* **What to do**: Whenever a line of the records below contains the word "none", copy that line.

=== Records for processing ===

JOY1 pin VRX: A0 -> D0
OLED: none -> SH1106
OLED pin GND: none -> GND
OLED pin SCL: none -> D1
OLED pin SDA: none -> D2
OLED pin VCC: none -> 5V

===

* **Completed exercise**:
OLED: none -> SH1106
OLED pin GND: none -> GND
OLED pin SCL: none -> D1
OLED pin SDA: none -> D2
OLED pin VCC: none -> 5V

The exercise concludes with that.